[Recorded data]
==*==

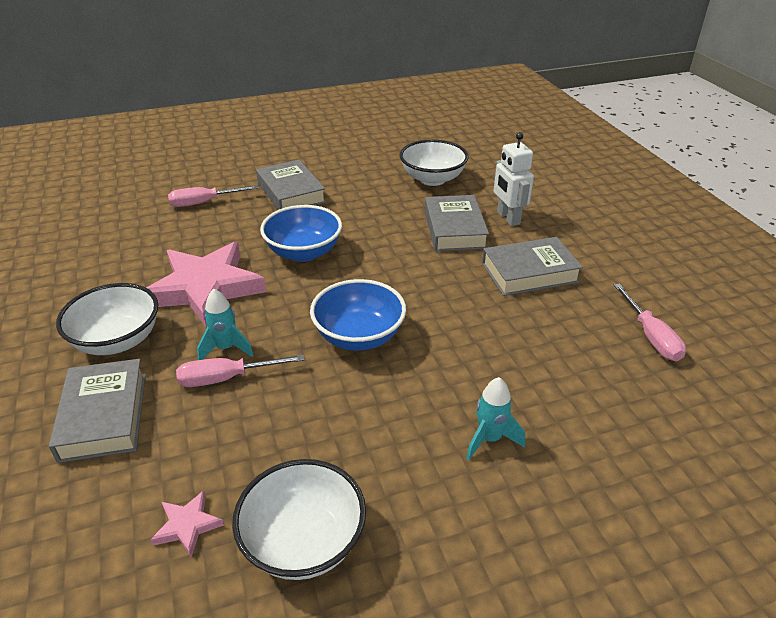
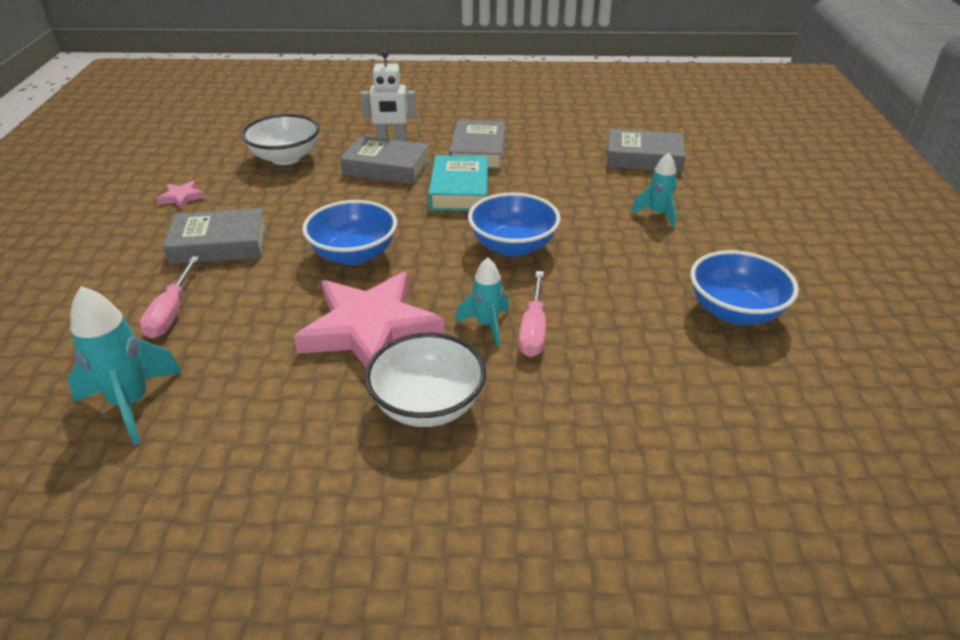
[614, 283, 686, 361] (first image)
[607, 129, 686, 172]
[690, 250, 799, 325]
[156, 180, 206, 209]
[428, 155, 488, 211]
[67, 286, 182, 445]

==*==

**Problem to solve**
A verbatim copy of every record is to be produced, and pictures are to be excluded from it.

**Exercise output**
[614, 283, 686, 361] (first image)
[607, 129, 686, 172]
[690, 250, 799, 325]
[156, 180, 206, 209]
[428, 155, 488, 211]
[67, 286, 182, 445]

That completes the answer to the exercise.